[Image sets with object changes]

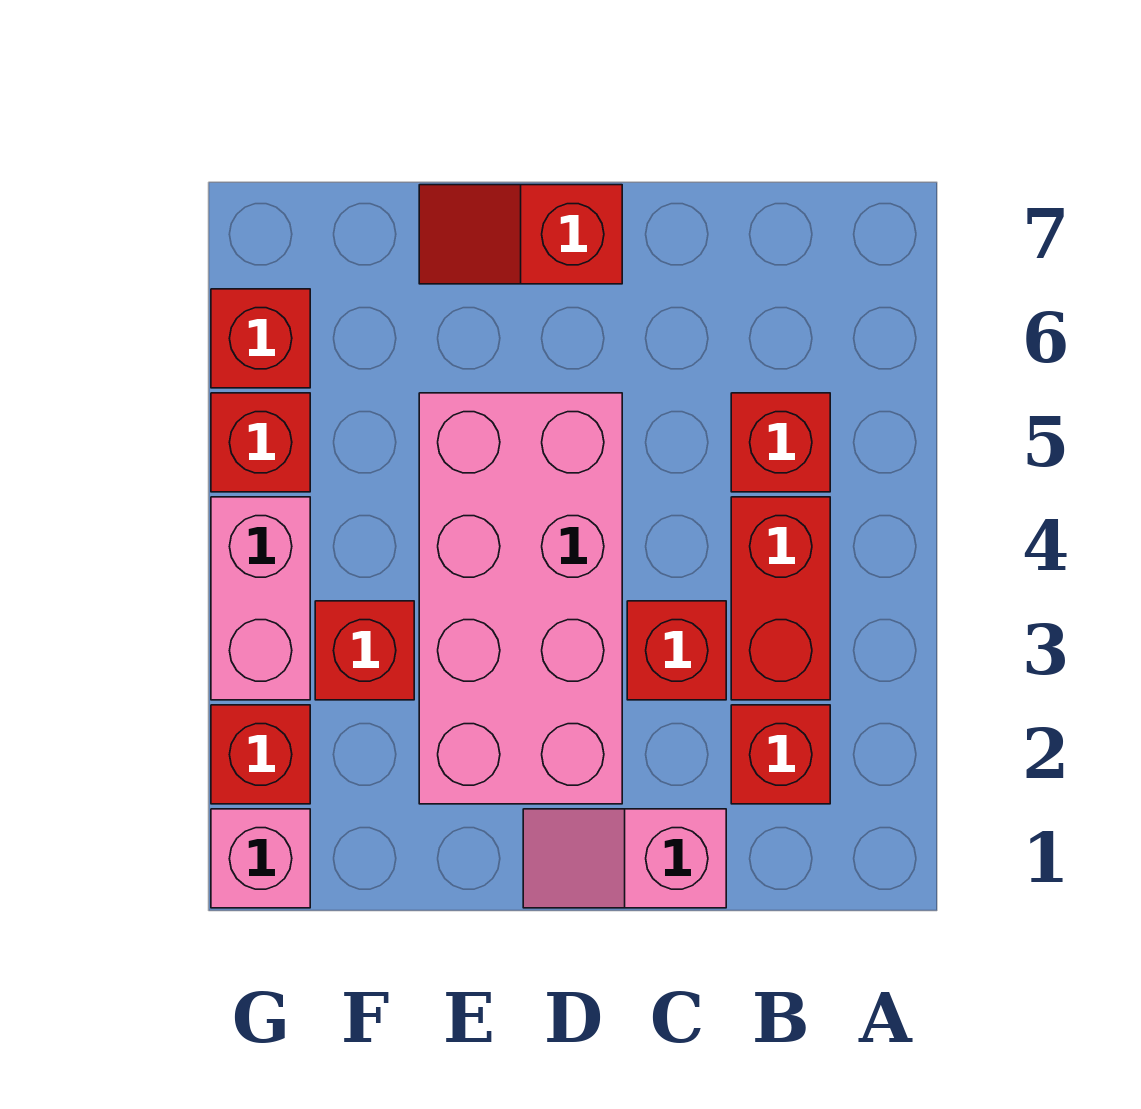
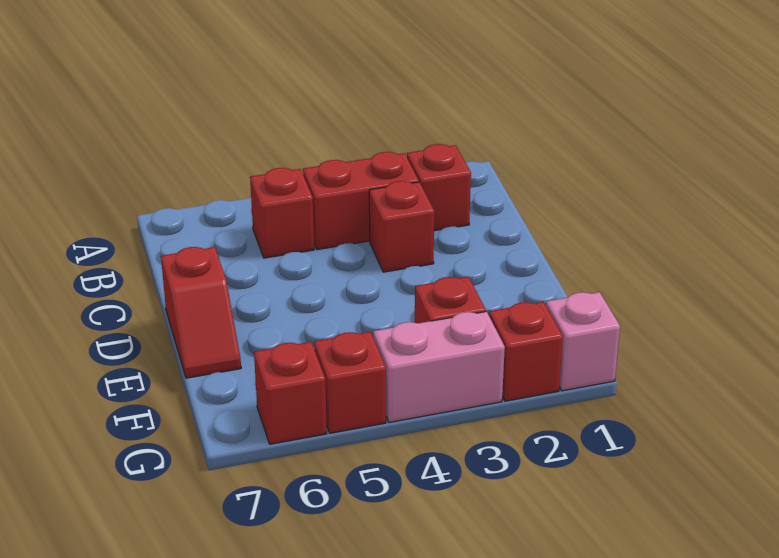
pink slope C1:D1 level 1 top C -> none
pink brick D2:E5 level 1 -> none

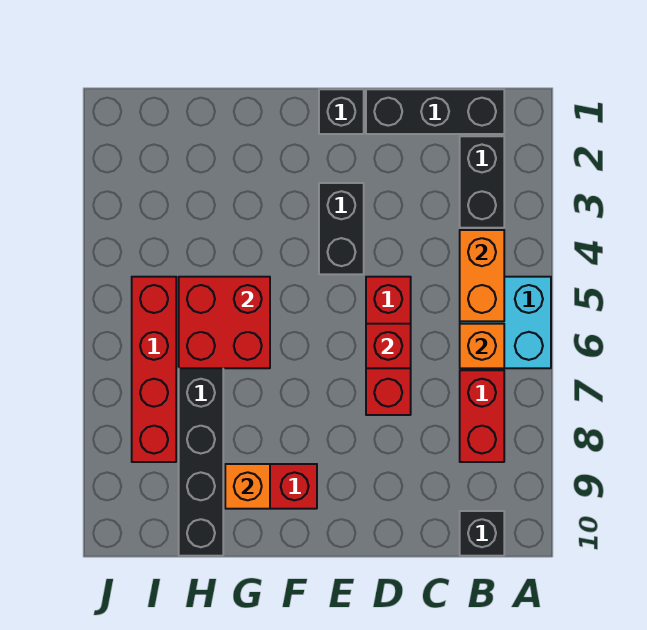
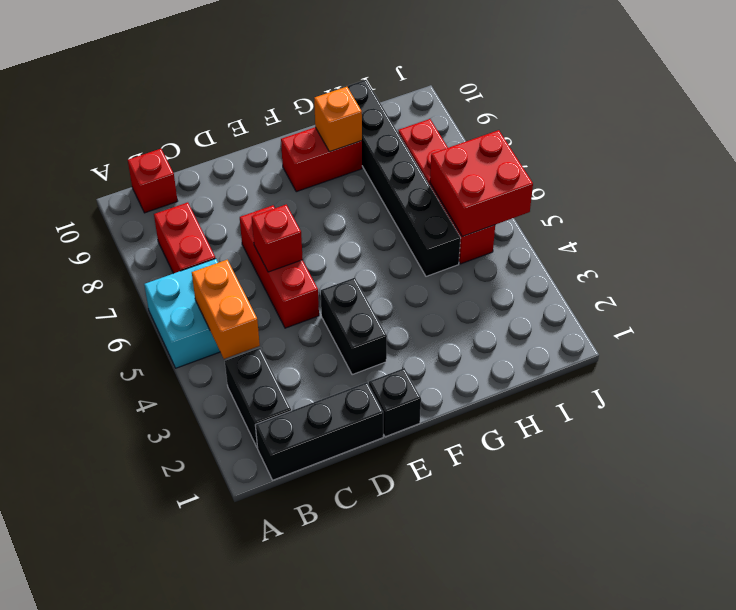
orange brick B6 level 2 -> none
black brick B10 level 1 -> red brick B10 level 1
red brick G5:H6 level 2 -> red brick I5:J6 level 2

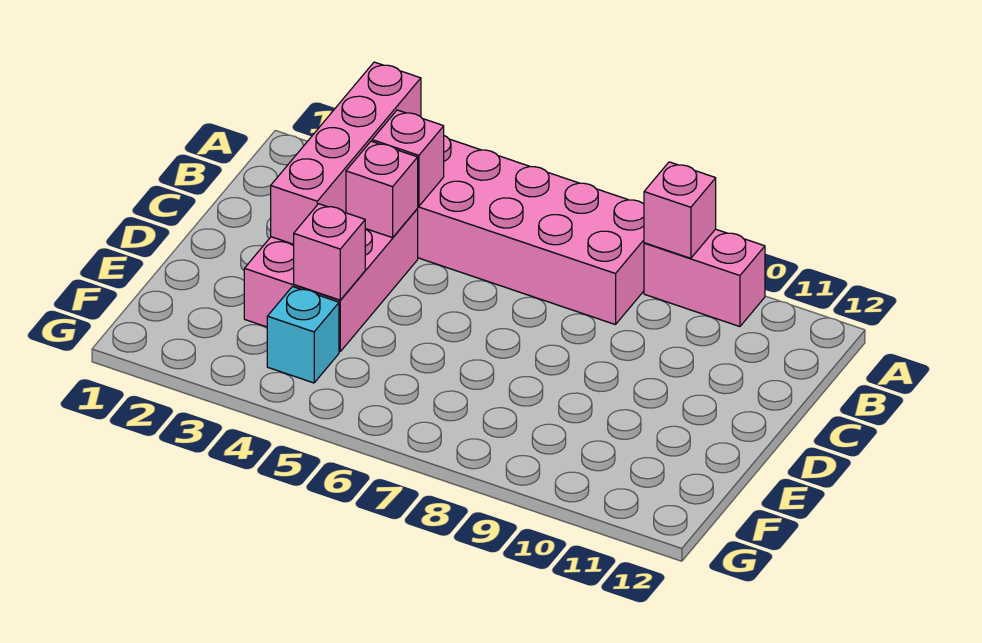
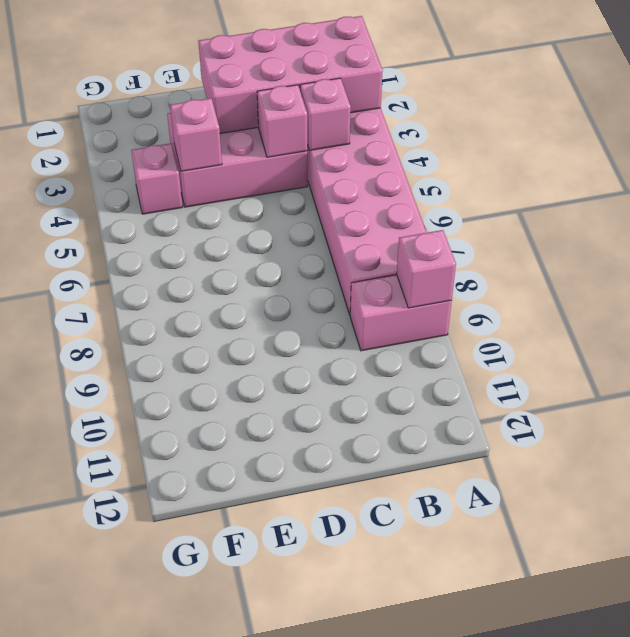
pink brick A3:D3 level 2 -> pink brick A2:D3 level 2
pink brick A9:A10 level 1 -> pink brick A9:B9 level 1
cyan brick F4 level 1 -> pink brick F4 level 1

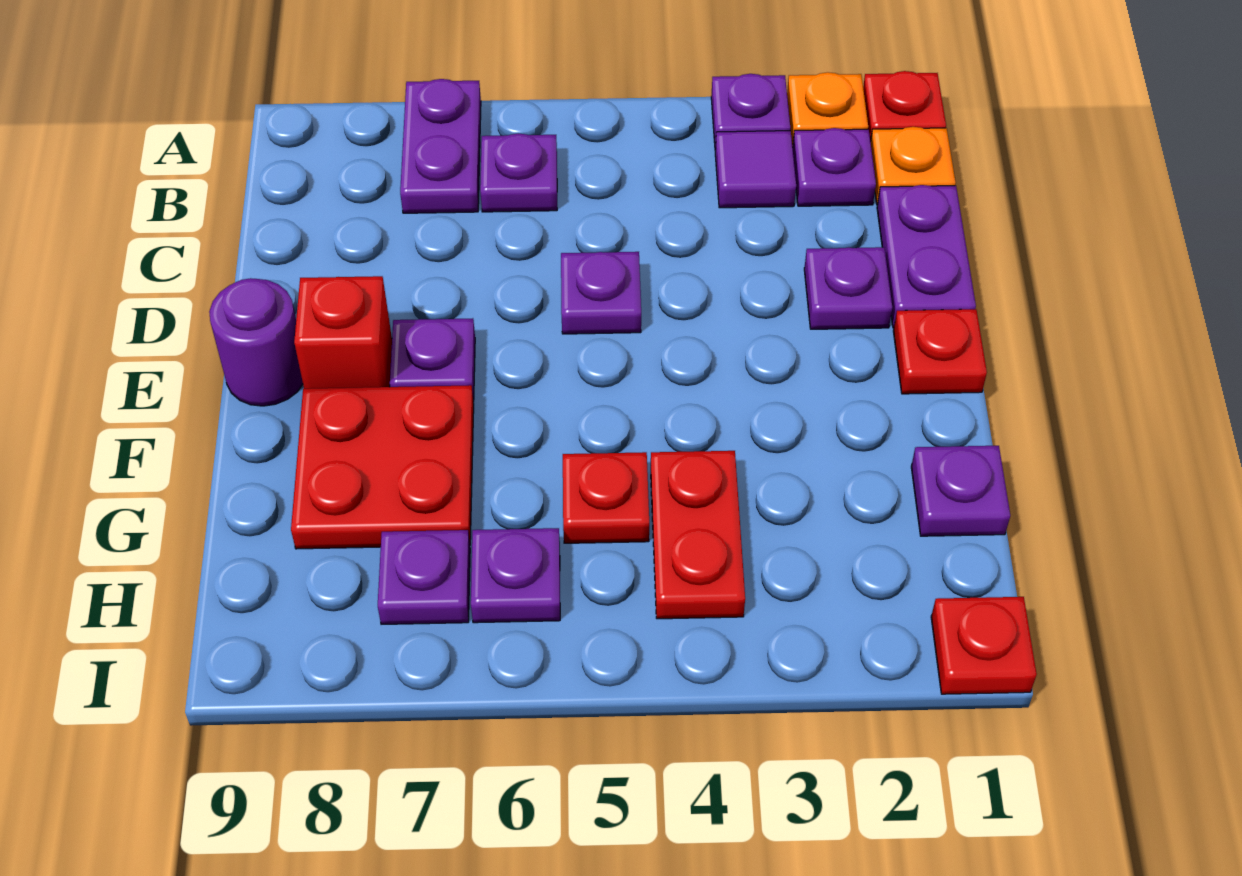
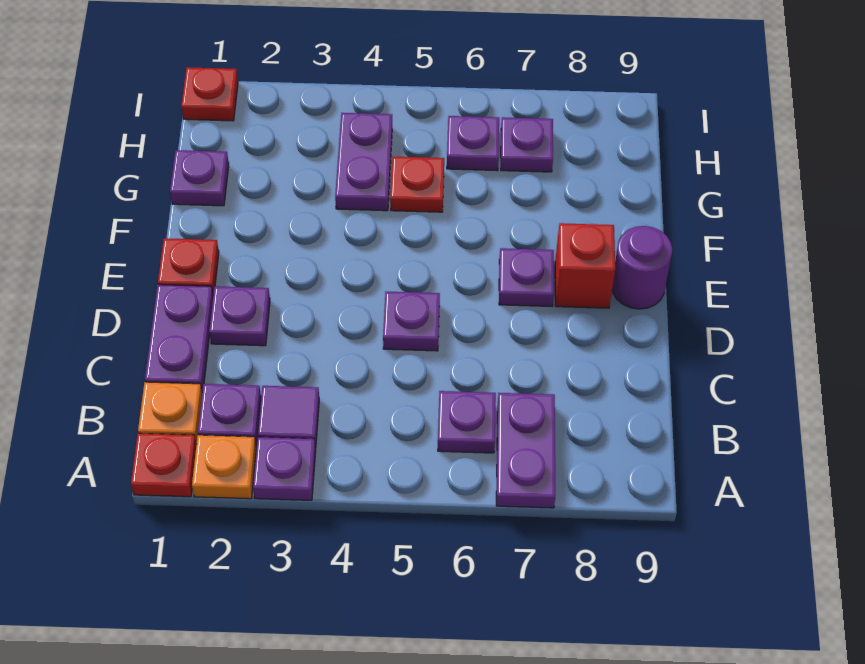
red plate F7:G8 level 1 -> none
red plate G4:H4 level 1 -> purple plate G4:H4 level 1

Problem details ▸ The response must restate exactly the lines from the one containing "pink brick D2:E5 level 1 -> none" through the end of the records above and must leave out all pictures.

Result below ▸
pink brick D2:E5 level 1 -> none

orange brick B6 level 2 -> none
black brick B10 level 1 -> red brick B10 level 1
red brick G5:H6 level 2 -> red brick I5:J6 level 2

pink brick A3:D3 level 2 -> pink brick A2:D3 level 2
pink brick A9:A10 level 1 -> pink brick A9:B9 level 1
cyan brick F4 level 1 -> pink brick F4 level 1

red plate F7:G8 level 1 -> none
red plate G4:H4 level 1 -> purple plate G4:H4 level 1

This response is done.